=== Section Start ===

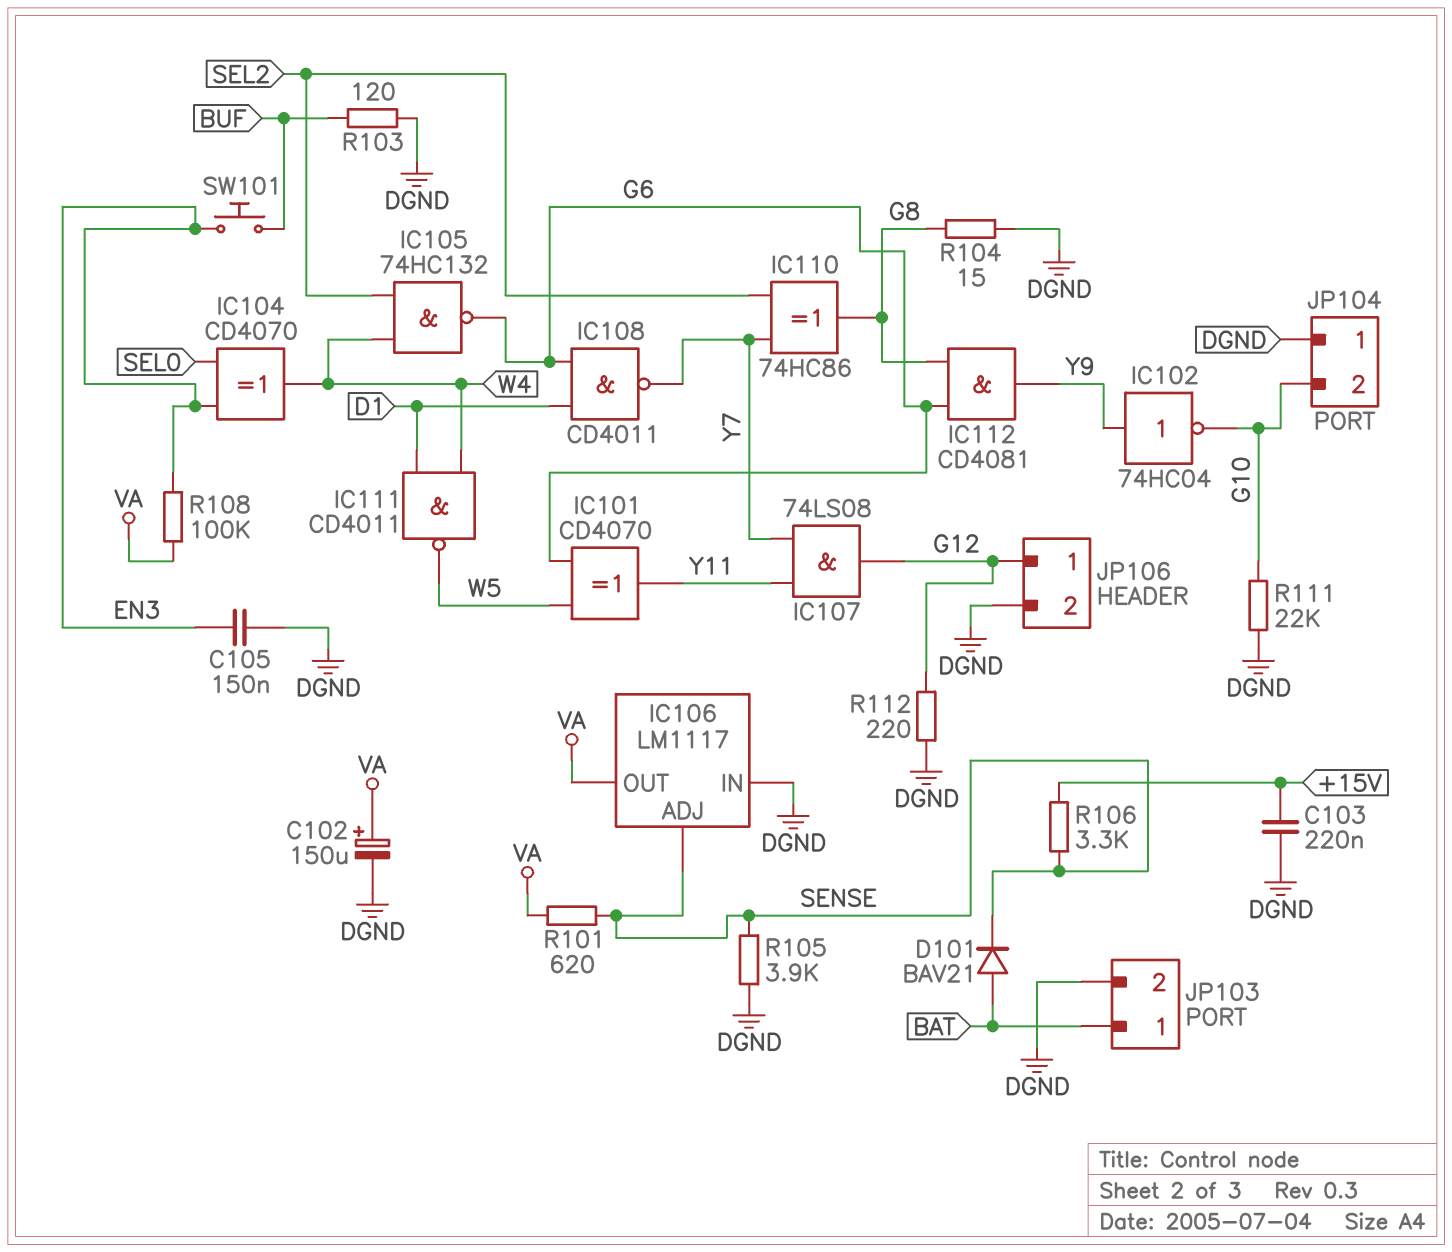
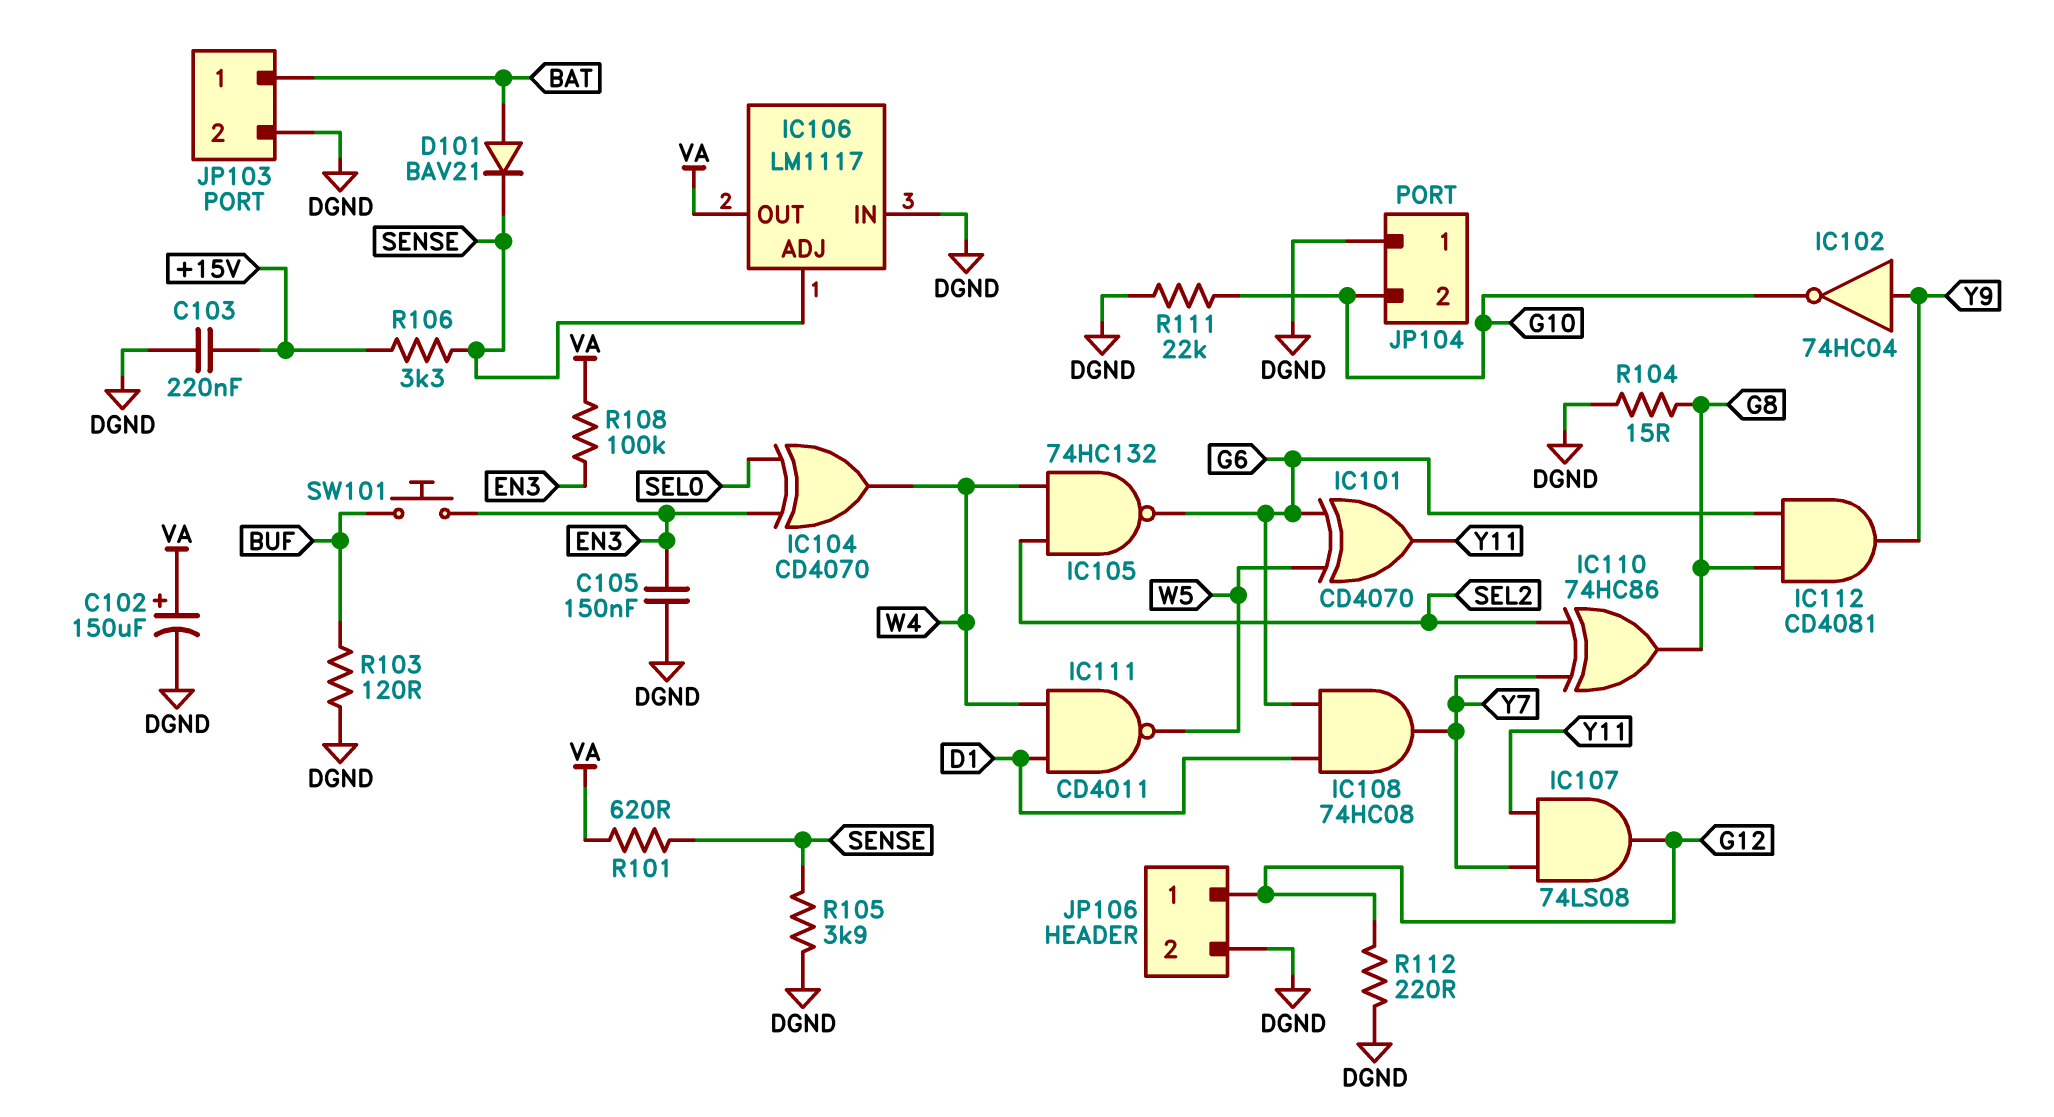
IC108: NAND CD4011 (in D1, in G6, out Y7) -> AND 74HC08 (in D1, in G6, out Y7)

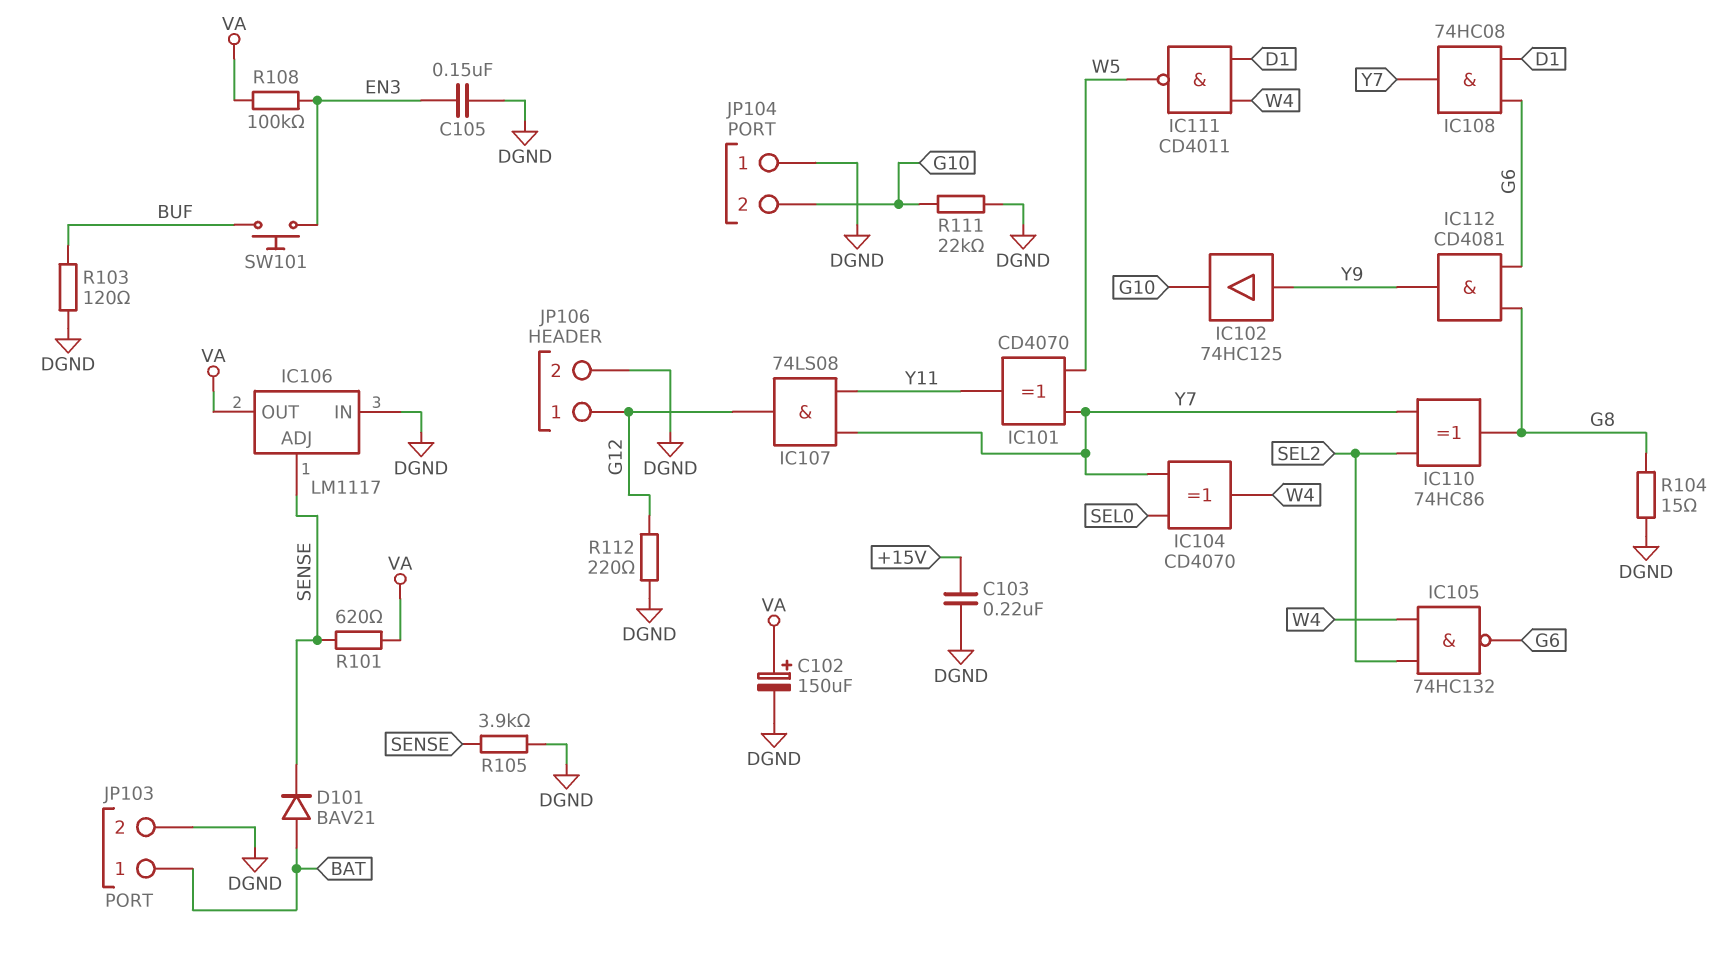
IC101: XOR CD4070 (in G6, in W5, out Y11) -> XOR CD4070 (in W5, in Y7, out Y11)
IC102: NOT 74HC04 (in Y9, out G10) -> buffer 74HC125 (in Y9, out G10)
IC104: XOR CD4070 (in EN3, in SEL0, out W4) -> XOR CD4070 (in SEL0, in Y7, out W4)
R106: 3.3k (+15V, SENSE) -> none

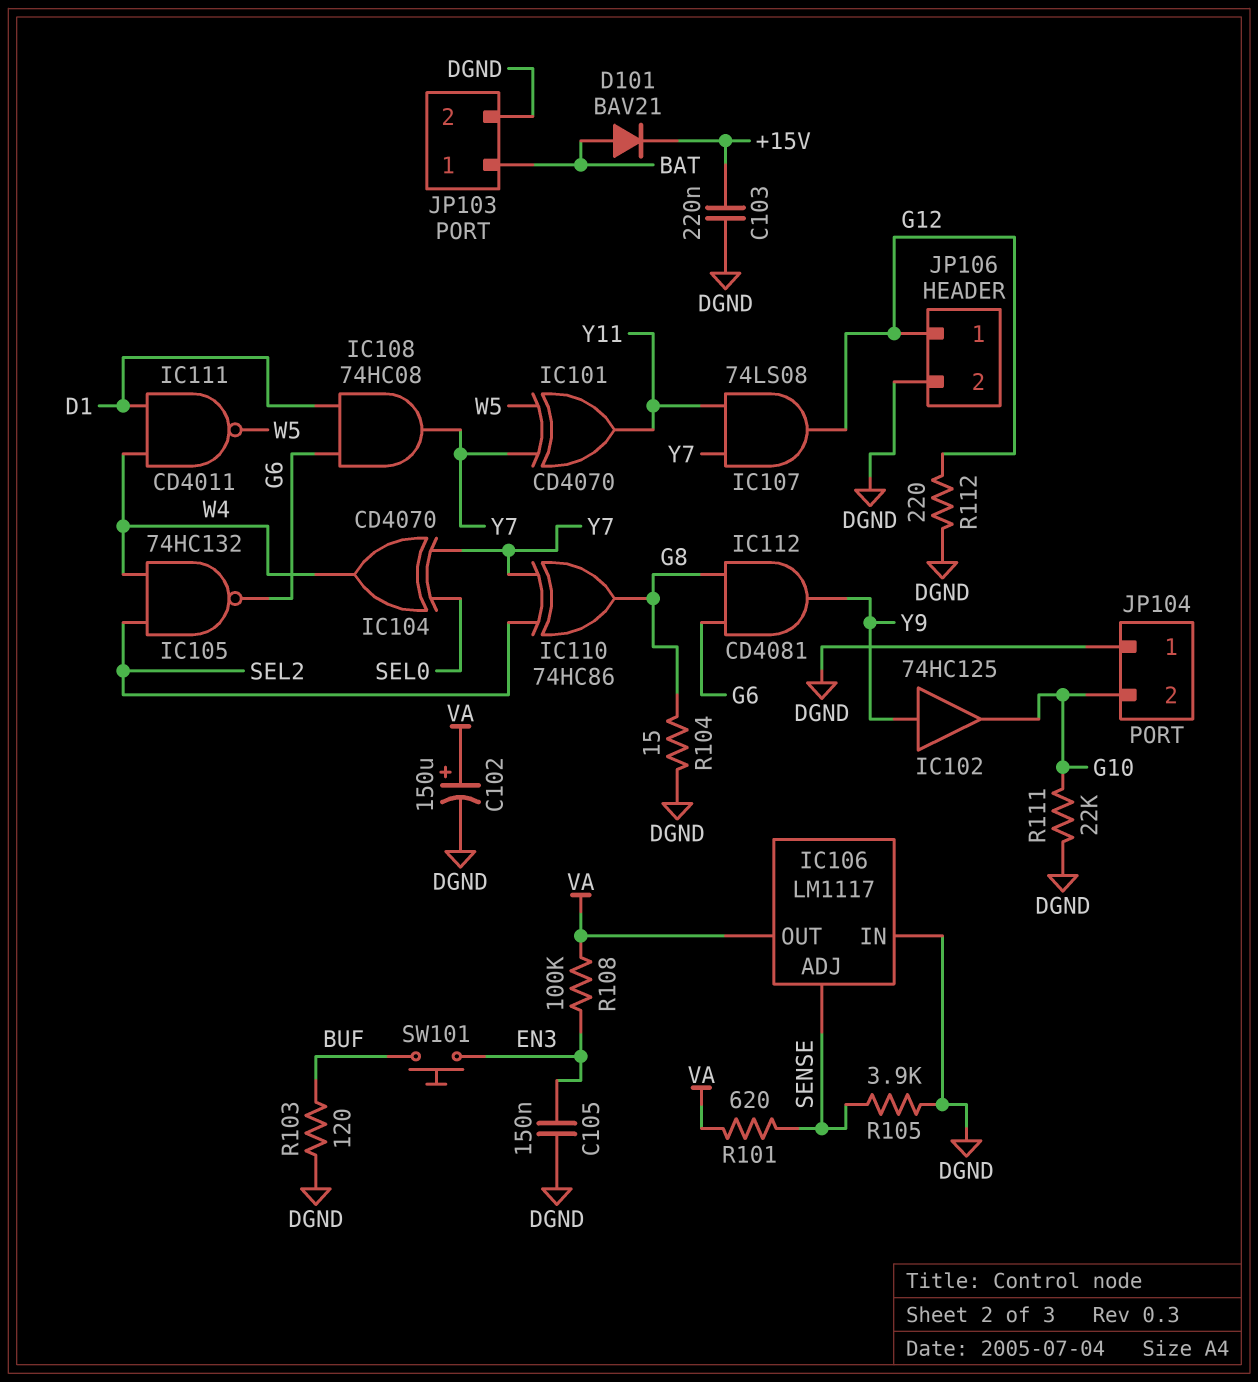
D101: diode BAV21 (A BAT, K SENSE) -> diode BAV21 (A BAT, K +15V)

=== Section End ===

Using only the data above, copy out the lines that include the word "SENSE".

R106: 3.3k (+15V, SENSE) -> none
D101: diode BAV21 (A BAT, K SENSE) -> diode BAV21 (A BAT, K +15V)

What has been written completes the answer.